# Study material
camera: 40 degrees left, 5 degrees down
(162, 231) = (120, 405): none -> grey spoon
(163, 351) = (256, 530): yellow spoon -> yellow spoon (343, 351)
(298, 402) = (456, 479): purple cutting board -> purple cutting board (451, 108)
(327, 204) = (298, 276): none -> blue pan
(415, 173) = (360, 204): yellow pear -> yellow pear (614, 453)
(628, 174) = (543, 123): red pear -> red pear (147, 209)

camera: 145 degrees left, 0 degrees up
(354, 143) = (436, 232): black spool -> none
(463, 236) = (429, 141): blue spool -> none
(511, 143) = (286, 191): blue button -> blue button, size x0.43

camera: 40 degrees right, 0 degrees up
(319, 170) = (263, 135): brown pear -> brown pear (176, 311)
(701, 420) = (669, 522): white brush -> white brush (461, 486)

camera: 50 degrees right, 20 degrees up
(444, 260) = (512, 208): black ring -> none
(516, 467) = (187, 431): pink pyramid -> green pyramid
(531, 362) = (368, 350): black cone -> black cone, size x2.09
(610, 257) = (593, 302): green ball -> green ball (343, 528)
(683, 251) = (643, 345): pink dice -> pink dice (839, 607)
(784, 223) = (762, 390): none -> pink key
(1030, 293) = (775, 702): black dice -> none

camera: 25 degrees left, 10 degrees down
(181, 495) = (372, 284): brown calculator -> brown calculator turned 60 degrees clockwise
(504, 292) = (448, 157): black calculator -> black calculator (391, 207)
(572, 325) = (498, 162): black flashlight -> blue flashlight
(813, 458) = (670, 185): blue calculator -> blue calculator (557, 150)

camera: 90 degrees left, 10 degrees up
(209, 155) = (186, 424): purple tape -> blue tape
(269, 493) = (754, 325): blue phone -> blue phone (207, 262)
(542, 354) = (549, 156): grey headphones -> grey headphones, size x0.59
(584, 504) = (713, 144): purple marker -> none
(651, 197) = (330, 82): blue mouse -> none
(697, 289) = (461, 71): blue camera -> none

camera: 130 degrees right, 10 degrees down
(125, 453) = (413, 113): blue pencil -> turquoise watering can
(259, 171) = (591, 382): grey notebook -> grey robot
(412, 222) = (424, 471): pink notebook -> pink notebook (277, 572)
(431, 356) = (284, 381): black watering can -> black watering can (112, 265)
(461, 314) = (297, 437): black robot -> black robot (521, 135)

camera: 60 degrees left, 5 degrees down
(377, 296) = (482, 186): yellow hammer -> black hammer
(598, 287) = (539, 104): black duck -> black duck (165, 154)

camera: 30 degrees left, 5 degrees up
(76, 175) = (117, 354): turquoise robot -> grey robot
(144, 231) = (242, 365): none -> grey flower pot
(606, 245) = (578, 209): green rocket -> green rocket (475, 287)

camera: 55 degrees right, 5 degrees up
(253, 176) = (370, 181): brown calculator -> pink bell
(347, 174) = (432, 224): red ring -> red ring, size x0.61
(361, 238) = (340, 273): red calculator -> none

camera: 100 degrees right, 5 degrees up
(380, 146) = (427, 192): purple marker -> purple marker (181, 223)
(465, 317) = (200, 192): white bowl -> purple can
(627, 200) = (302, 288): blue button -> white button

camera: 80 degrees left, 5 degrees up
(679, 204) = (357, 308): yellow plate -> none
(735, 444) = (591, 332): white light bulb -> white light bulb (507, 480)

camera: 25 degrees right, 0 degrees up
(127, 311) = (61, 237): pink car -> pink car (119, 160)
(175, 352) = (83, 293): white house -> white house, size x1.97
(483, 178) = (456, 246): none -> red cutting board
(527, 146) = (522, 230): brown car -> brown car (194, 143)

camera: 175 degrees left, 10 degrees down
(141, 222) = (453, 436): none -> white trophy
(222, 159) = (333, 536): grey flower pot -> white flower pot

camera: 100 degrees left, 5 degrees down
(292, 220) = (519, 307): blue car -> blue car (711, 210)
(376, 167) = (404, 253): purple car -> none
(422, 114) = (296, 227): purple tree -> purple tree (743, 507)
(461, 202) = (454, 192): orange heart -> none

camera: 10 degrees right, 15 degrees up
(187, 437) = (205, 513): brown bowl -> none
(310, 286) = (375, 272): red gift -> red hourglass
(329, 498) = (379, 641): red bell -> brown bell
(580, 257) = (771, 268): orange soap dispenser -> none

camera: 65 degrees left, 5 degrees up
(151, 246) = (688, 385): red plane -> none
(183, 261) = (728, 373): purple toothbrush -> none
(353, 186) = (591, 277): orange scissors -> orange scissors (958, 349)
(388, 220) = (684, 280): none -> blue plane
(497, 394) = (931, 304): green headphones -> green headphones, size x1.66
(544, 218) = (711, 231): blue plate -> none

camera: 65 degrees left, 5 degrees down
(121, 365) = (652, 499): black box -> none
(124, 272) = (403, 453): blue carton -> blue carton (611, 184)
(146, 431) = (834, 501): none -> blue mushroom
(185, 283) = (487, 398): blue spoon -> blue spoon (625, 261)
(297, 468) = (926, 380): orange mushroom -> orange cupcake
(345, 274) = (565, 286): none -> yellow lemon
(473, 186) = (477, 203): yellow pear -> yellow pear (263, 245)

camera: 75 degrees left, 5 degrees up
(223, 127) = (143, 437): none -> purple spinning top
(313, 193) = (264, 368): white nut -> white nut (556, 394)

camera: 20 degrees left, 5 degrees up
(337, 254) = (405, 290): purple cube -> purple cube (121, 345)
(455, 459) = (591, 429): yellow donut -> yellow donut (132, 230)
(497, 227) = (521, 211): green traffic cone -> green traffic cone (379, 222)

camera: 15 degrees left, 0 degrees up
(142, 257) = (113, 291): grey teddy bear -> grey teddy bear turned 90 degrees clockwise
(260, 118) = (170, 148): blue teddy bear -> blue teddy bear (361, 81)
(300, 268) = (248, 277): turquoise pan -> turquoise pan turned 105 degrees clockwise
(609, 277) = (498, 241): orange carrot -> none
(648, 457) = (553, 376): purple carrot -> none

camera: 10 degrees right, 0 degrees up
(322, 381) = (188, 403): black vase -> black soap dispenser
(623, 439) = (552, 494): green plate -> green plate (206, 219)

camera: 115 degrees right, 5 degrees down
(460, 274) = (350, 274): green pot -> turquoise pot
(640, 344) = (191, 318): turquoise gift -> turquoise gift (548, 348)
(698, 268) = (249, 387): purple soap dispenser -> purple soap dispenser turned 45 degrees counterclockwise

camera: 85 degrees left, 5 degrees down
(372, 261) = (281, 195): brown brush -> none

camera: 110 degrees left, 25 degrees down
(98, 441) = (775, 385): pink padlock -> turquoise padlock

# What to work on
Each record above is to be written out again, without any change.

# Output
camera: 40 degrees left, 5 degrees down
(162, 231) = (120, 405): none -> grey spoon
(163, 351) = (256, 530): yellow spoon -> yellow spoon (343, 351)
(298, 402) = (456, 479): purple cutting board -> purple cutting board (451, 108)
(327, 204) = (298, 276): none -> blue pan
(415, 173) = (360, 204): yellow pear -> yellow pear (614, 453)
(628, 174) = (543, 123): red pear -> red pear (147, 209)

camera: 145 degrees left, 0 degrees up
(354, 143) = (436, 232): black spool -> none
(463, 236) = (429, 141): blue spool -> none
(511, 143) = (286, 191): blue button -> blue button, size x0.43

camera: 40 degrees right, 0 degrees up
(319, 170) = (263, 135): brown pear -> brown pear (176, 311)
(701, 420) = (669, 522): white brush -> white brush (461, 486)

camera: 50 degrees right, 20 degrees up
(444, 260) = (512, 208): black ring -> none
(516, 467) = (187, 431): pink pyramid -> green pyramid
(531, 362) = (368, 350): black cone -> black cone, size x2.09
(610, 257) = (593, 302): green ball -> green ball (343, 528)
(683, 251) = (643, 345): pink dice -> pink dice (839, 607)
(784, 223) = (762, 390): none -> pink key
(1030, 293) = (775, 702): black dice -> none

camera: 25 degrees left, 10 degrees down
(181, 495) = (372, 284): brown calculator -> brown calculator turned 60 degrees clockwise
(504, 292) = (448, 157): black calculator -> black calculator (391, 207)
(572, 325) = (498, 162): black flashlight -> blue flashlight
(813, 458) = (670, 185): blue calculator -> blue calculator (557, 150)

camera: 90 degrees left, 10 degrees up
(209, 155) = (186, 424): purple tape -> blue tape
(269, 493) = (754, 325): blue phone -> blue phone (207, 262)
(542, 354) = (549, 156): grey headphones -> grey headphones, size x0.59
(584, 504) = (713, 144): purple marker -> none
(651, 197) = (330, 82): blue mouse -> none
(697, 289) = (461, 71): blue camera -> none

camera: 130 degrees right, 10 degrees down
(125, 453) = (413, 113): blue pencil -> turquoise watering can
(259, 171) = (591, 382): grey notebook -> grey robot
(412, 222) = (424, 471): pink notebook -> pink notebook (277, 572)
(431, 356) = (284, 381): black watering can -> black watering can (112, 265)
(461, 314) = (297, 437): black robot -> black robot (521, 135)

camera: 60 degrees left, 5 degrees down
(377, 296) = (482, 186): yellow hammer -> black hammer
(598, 287) = (539, 104): black duck -> black duck (165, 154)

camera: 30 degrees left, 5 degrees up
(76, 175) = (117, 354): turquoise robot -> grey robot
(144, 231) = (242, 365): none -> grey flower pot
(606, 245) = (578, 209): green rocket -> green rocket (475, 287)

camera: 55 degrees right, 5 degrees up
(253, 176) = (370, 181): brown calculator -> pink bell
(347, 174) = (432, 224): red ring -> red ring, size x0.61
(361, 238) = (340, 273): red calculator -> none

camera: 100 degrees right, 5 degrees up
(380, 146) = (427, 192): purple marker -> purple marker (181, 223)
(465, 317) = (200, 192): white bowl -> purple can
(627, 200) = (302, 288): blue button -> white button

camera: 80 degrees left, 5 degrees up
(679, 204) = (357, 308): yellow plate -> none
(735, 444) = (591, 332): white light bulb -> white light bulb (507, 480)

camera: 25 degrees right, 0 degrees up
(127, 311) = (61, 237): pink car -> pink car (119, 160)
(175, 352) = (83, 293): white house -> white house, size x1.97
(483, 178) = (456, 246): none -> red cutting board
(527, 146) = (522, 230): brown car -> brown car (194, 143)

camera: 175 degrees left, 10 degrees down
(141, 222) = (453, 436): none -> white trophy
(222, 159) = (333, 536): grey flower pot -> white flower pot

camera: 100 degrees left, 5 degrees down
(292, 220) = (519, 307): blue car -> blue car (711, 210)
(376, 167) = (404, 253): purple car -> none
(422, 114) = (296, 227): purple tree -> purple tree (743, 507)
(461, 202) = (454, 192): orange heart -> none

camera: 10 degrees right, 15 degrees up
(187, 437) = (205, 513): brown bowl -> none
(310, 286) = (375, 272): red gift -> red hourglass
(329, 498) = (379, 641): red bell -> brown bell
(580, 257) = (771, 268): orange soap dispenser -> none

camera: 65 degrees left, 5 degrees up
(151, 246) = (688, 385): red plane -> none
(183, 261) = (728, 373): purple toothbrush -> none
(353, 186) = (591, 277): orange scissors -> orange scissors (958, 349)
(388, 220) = (684, 280): none -> blue plane
(497, 394) = (931, 304): green headphones -> green headphones, size x1.66
(544, 218) = (711, 231): blue plate -> none

camera: 65 degrees left, 5 degrees down
(121, 365) = (652, 499): black box -> none
(124, 272) = (403, 453): blue carton -> blue carton (611, 184)
(146, 431) = (834, 501): none -> blue mushroom
(185, 283) = (487, 398): blue spoon -> blue spoon (625, 261)
(297, 468) = (926, 380): orange mushroom -> orange cupcake
(345, 274) = (565, 286): none -> yellow lemon
(473, 186) = (477, 203): yellow pear -> yellow pear (263, 245)

camera: 75 degrees left, 5 degrees up
(223, 127) = (143, 437): none -> purple spinning top
(313, 193) = (264, 368): white nut -> white nut (556, 394)

camera: 20 degrees left, 5 degrees up
(337, 254) = (405, 290): purple cube -> purple cube (121, 345)
(455, 459) = (591, 429): yellow donut -> yellow donut (132, 230)
(497, 227) = (521, 211): green traffic cone -> green traffic cone (379, 222)

camera: 15 degrees left, 0 degrees up
(142, 257) = (113, 291): grey teddy bear -> grey teddy bear turned 90 degrees clockwise
(260, 118) = (170, 148): blue teddy bear -> blue teddy bear (361, 81)
(300, 268) = (248, 277): turquoise pan -> turquoise pan turned 105 degrees clockwise
(609, 277) = (498, 241): orange carrot -> none
(648, 457) = (553, 376): purple carrot -> none

camera: 10 degrees right, 0 degrees up
(322, 381) = (188, 403): black vase -> black soap dispenser
(623, 439) = (552, 494): green plate -> green plate (206, 219)

camera: 115 degrees right, 5 degrees down
(460, 274) = (350, 274): green pot -> turquoise pot
(640, 344) = (191, 318): turquoise gift -> turquoise gift (548, 348)
(698, 268) = (249, 387): purple soap dispenser -> purple soap dispenser turned 45 degrees counterclockwise

camera: 85 degrees left, 5 degrees down
(372, 261) = (281, 195): brown brush -> none

camera: 110 degrees left, 25 degrees down
(98, 441) = (775, 385): pink padlock -> turquoise padlock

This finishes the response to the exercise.